- Task instructions
Reproduce exactly, and solely, the lines running from the top of the data below through the line with "white bowling pin [251,198,328,233]", both inclusive. Omit pictures.
(Provided material Opens)
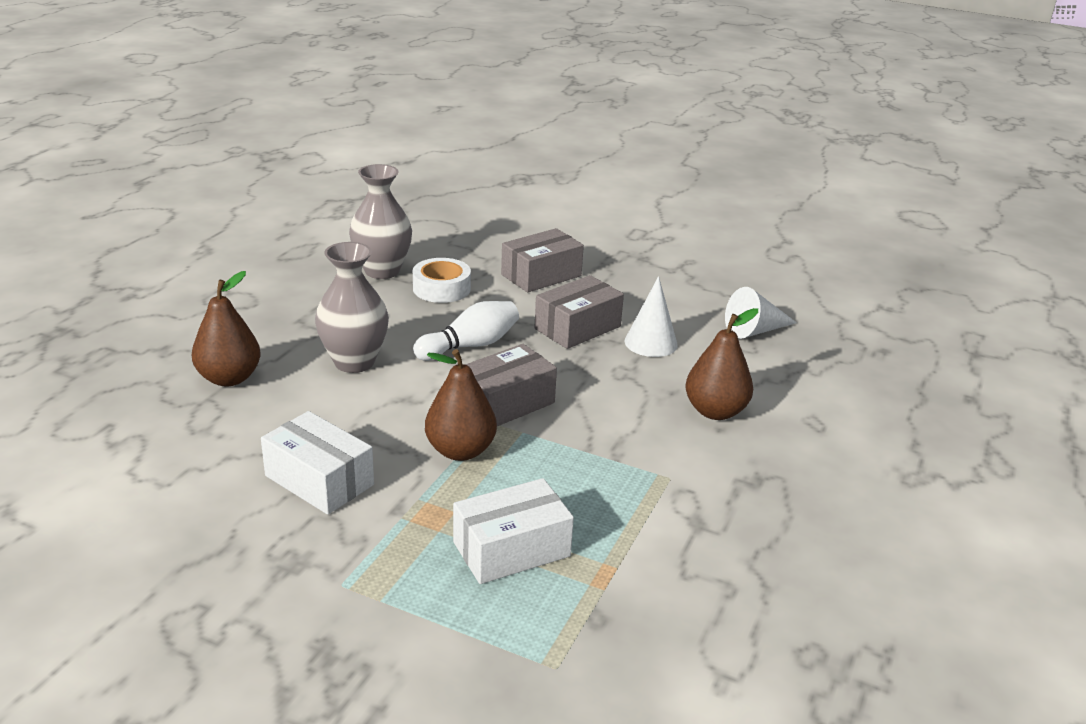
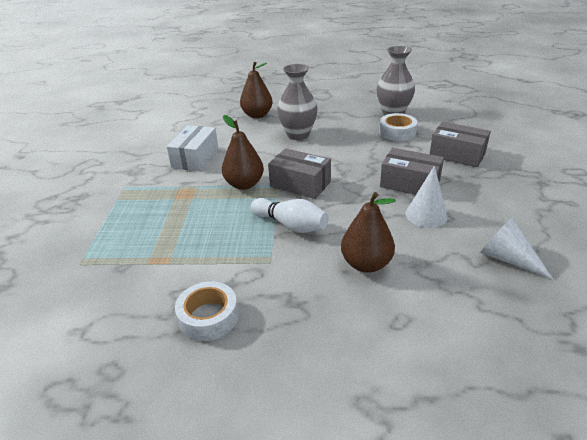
camera: 70 degrees right, 5 degrees up
white bowling pin [413,301,519,361] -> white bowling pin moved to [251,198,328,233]
white box [453,478,574,584] -> none
none -> white tape [175,281,239,341]

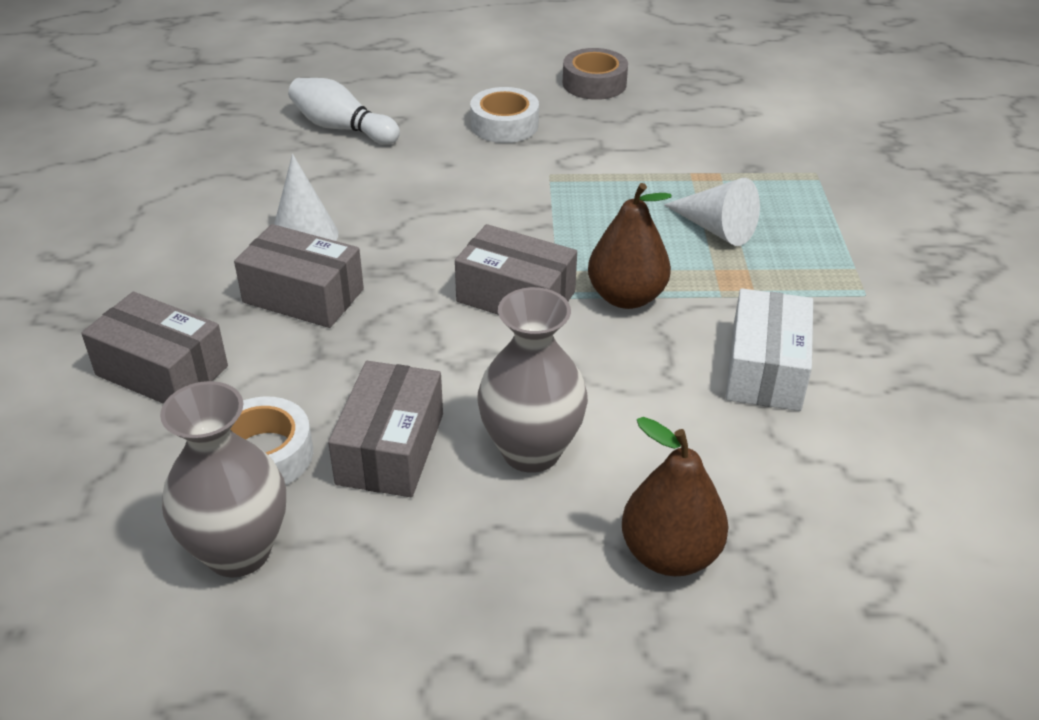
camera: 175 degrees right, 5 degrees up
white tape [175,281,239,341] -> white tape moved to [470,87,539,143]
white bowling pin [251,198,328,233] -> white bowling pin moved to [288,78,400,145]
brown pear [341,192,396,273] -> none
white cone [480,217,553,280] -> white cone moved to [664,178,760,246]
none -> grey box [328,361,443,497]
none -> grey tape [563,48,628,100]

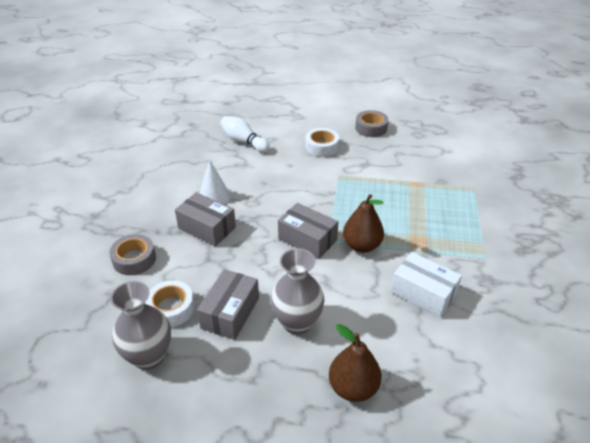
camera: 10 degrees right, 0 degrees up
grey box [81,292,228,404] -> grey tape [109,234,156,275]
white cone [664,178,760,246] -> none
white box [726,289,813,411] -> white box turned 75 degrees counterclockwise [391,252,462,317]

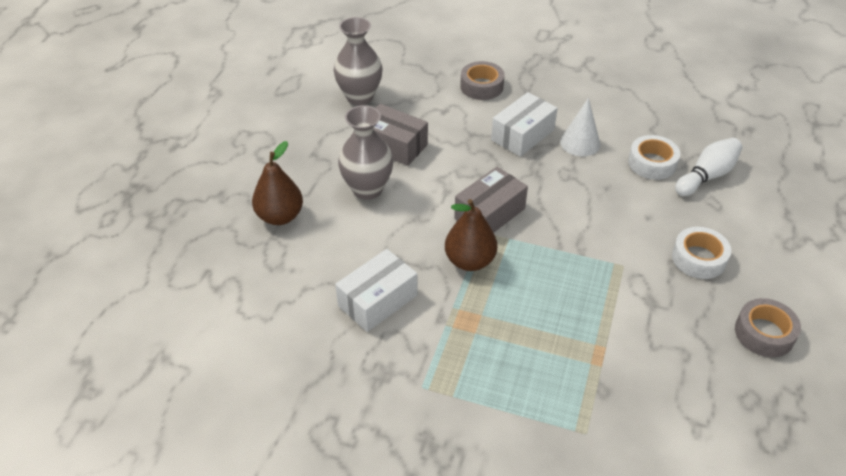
camera: 100 degrees right, 5 degrees up
white tape [145,280,195,327] -> white tape moved to [628,135,680,180]
grey box [175,192,236,246] -> white box [491,92,558,157]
(Provided material Closes)
- Response to the exercise
camera: 70 degrees right, 5 degrees up
white bowling pin [413,301,519,361] -> white bowling pin moved to [251,198,328,233]
white box [453,478,574,584] -> none
none -> white tape [175,281,239,341]

camera: 175 degrees right, 5 degrees up
white tape [175,281,239,341] -> white tape moved to [470,87,539,143]
white bowling pin [251,198,328,233] -> white bowling pin moved to [288,78,400,145]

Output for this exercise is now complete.